**Exercise directions:** Identify each line below that contains the word "teddy", and copy it out.
*-*-*
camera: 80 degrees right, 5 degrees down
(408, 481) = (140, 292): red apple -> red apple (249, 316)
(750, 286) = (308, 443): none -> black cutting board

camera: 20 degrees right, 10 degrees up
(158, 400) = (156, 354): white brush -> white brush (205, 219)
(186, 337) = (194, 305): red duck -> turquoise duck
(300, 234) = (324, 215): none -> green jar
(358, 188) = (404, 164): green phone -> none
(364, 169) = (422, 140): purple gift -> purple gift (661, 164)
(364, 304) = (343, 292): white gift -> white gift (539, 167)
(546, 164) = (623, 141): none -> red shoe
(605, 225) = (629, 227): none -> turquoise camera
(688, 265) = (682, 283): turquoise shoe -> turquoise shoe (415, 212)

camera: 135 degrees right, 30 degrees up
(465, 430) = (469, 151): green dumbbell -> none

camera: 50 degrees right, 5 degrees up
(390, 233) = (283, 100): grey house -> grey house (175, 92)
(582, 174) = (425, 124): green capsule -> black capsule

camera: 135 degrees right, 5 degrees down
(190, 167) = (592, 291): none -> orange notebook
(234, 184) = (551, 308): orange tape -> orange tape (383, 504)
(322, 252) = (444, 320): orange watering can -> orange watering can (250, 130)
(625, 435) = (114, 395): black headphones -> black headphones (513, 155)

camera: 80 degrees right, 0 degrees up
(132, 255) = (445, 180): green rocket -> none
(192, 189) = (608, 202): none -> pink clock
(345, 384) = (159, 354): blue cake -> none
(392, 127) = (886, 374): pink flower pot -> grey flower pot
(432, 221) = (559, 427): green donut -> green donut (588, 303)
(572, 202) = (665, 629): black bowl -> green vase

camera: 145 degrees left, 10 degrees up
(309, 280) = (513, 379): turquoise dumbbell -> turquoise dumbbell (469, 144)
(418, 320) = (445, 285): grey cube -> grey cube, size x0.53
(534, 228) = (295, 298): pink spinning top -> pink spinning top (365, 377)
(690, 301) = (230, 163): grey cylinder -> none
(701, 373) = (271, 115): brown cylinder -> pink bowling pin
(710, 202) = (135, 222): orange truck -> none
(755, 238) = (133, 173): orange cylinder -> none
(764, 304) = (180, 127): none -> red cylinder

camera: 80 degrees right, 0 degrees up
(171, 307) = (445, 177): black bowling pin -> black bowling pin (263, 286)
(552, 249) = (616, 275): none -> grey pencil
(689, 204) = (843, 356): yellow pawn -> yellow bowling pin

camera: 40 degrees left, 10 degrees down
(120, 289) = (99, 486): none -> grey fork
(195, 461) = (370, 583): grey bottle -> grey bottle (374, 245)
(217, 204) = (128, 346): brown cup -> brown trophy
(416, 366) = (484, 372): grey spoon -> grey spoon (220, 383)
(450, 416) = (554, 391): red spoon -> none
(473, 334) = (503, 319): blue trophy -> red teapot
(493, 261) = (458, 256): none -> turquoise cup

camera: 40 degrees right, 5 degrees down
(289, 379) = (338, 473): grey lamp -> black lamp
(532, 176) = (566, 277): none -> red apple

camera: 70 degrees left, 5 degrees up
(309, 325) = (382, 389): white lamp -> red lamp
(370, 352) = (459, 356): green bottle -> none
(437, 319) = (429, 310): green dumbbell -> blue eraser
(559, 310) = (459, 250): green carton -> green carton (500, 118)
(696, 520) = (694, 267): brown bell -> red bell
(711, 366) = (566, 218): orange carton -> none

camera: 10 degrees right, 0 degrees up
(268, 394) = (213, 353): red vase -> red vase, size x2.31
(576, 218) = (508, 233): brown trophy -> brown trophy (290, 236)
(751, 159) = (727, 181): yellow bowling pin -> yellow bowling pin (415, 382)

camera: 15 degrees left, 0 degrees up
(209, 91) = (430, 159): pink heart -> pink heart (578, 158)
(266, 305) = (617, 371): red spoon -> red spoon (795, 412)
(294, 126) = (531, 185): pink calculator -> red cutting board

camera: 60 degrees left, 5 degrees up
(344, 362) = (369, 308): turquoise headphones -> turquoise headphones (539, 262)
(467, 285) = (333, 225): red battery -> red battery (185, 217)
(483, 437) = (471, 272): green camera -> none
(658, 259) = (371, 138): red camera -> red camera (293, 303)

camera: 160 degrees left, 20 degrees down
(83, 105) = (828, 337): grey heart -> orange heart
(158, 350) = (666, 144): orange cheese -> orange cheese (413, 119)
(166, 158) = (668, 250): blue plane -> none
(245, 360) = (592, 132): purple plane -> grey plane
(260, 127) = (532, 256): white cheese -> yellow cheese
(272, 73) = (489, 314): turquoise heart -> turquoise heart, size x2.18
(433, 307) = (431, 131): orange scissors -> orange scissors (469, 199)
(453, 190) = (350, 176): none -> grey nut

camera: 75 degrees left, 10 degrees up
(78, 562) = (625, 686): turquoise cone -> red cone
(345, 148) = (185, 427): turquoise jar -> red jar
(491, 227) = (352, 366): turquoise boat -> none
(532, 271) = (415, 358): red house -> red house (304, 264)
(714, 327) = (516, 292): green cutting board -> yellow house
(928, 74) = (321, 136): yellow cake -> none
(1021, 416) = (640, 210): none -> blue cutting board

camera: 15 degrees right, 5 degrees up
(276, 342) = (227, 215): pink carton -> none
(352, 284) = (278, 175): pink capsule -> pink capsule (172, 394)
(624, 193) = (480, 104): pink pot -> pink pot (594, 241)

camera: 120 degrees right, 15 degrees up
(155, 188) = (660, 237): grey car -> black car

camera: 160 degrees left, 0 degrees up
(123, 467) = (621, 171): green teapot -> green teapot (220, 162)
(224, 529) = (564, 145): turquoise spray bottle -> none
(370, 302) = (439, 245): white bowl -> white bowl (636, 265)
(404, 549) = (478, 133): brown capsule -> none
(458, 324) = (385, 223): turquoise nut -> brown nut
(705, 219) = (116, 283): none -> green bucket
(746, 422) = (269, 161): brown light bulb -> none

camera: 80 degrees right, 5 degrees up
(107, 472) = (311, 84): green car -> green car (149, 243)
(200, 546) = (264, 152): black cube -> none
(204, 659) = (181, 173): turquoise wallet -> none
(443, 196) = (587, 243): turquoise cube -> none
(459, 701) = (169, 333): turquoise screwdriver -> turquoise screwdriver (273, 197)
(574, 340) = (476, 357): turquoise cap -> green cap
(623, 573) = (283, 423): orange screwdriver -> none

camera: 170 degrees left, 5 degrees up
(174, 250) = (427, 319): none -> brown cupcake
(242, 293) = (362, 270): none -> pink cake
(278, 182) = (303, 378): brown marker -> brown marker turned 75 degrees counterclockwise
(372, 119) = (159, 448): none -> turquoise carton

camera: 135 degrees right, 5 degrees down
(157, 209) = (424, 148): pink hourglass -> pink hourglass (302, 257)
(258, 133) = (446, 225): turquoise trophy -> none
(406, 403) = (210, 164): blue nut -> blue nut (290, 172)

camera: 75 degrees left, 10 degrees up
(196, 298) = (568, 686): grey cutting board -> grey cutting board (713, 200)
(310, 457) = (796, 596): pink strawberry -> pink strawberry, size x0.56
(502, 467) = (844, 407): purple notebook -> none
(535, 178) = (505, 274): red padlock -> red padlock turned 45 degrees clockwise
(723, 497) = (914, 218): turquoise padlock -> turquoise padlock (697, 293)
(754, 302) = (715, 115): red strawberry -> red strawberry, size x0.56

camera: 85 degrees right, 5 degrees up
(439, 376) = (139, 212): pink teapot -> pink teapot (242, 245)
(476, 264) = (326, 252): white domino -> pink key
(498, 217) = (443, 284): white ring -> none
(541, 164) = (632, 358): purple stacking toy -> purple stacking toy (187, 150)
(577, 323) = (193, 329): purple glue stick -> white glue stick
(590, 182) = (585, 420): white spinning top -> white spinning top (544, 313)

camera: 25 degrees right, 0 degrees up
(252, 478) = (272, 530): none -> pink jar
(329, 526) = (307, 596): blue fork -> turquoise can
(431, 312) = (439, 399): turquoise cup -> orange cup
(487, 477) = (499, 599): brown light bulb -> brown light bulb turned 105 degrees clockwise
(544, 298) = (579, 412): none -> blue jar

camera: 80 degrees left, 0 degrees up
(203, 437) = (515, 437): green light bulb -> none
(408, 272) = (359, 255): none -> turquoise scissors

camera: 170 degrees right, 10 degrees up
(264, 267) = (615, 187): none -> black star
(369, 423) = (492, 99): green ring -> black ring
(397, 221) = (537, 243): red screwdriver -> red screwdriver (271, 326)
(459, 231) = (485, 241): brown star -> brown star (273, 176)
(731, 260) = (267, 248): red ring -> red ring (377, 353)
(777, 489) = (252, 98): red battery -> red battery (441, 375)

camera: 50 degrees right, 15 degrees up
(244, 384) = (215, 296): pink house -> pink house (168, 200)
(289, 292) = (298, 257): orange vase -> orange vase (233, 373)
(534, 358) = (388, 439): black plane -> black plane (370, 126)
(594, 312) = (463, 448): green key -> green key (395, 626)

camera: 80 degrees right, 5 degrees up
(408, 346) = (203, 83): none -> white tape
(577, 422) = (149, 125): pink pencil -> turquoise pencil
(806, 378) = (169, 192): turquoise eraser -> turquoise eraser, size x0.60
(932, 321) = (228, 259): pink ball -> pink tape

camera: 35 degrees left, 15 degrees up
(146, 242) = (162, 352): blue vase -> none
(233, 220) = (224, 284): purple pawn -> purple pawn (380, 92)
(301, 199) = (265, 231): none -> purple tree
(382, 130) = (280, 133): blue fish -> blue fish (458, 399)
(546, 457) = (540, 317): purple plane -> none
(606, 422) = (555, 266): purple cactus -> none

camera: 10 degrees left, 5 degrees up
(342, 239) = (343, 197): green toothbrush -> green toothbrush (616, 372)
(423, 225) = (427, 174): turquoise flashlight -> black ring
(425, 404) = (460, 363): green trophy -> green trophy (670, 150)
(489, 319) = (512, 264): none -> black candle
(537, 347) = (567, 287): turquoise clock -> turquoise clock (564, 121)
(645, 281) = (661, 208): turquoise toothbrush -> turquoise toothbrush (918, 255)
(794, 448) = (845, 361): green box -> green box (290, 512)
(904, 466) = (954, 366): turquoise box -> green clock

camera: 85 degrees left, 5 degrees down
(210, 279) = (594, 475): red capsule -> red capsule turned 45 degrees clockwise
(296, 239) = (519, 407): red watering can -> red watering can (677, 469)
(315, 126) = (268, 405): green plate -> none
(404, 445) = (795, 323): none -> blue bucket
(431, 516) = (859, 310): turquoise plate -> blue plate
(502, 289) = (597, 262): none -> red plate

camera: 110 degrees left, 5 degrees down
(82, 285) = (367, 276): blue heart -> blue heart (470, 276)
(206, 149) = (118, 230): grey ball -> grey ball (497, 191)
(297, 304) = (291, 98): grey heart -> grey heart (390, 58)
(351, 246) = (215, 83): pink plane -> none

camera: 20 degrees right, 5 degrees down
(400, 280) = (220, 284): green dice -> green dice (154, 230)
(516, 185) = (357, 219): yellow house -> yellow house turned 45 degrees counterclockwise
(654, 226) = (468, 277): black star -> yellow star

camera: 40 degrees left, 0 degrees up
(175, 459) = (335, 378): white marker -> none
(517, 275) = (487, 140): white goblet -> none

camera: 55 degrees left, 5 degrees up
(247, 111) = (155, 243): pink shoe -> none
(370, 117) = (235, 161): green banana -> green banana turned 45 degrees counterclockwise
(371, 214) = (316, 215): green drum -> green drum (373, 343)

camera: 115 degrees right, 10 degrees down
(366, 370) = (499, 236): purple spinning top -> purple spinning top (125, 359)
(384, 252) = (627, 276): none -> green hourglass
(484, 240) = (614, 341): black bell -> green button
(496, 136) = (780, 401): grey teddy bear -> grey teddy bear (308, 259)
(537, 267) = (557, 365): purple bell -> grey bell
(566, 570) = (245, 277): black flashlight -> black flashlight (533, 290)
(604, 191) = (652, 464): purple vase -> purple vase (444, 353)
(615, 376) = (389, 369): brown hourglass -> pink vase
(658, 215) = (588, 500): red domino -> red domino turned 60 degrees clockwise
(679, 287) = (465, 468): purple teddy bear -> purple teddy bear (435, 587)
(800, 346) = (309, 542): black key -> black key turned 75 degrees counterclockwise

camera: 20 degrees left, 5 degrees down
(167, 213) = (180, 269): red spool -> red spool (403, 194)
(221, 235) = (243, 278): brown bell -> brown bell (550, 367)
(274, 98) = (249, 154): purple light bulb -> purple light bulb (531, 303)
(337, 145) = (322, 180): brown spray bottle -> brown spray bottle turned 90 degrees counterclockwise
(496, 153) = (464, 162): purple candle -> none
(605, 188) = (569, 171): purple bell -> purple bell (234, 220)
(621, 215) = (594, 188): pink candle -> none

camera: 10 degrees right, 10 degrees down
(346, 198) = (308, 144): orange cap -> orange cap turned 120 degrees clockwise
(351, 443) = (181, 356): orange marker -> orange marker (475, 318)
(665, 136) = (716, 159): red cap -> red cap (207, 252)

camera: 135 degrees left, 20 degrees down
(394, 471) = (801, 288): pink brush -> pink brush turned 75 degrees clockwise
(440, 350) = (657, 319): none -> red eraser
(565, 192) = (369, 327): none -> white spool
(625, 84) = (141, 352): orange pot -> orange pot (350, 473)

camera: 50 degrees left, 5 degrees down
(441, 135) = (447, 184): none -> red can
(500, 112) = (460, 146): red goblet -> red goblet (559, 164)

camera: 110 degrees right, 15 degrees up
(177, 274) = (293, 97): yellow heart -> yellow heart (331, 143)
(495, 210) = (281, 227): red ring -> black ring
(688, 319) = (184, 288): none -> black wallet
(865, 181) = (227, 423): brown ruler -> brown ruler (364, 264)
*-*-*
**Answer to this problem:**
(496, 136) = (780, 401): grey teddy bear -> grey teddy bear (308, 259)
(679, 287) = (465, 468): purple teddy bear -> purple teddy bear (435, 587)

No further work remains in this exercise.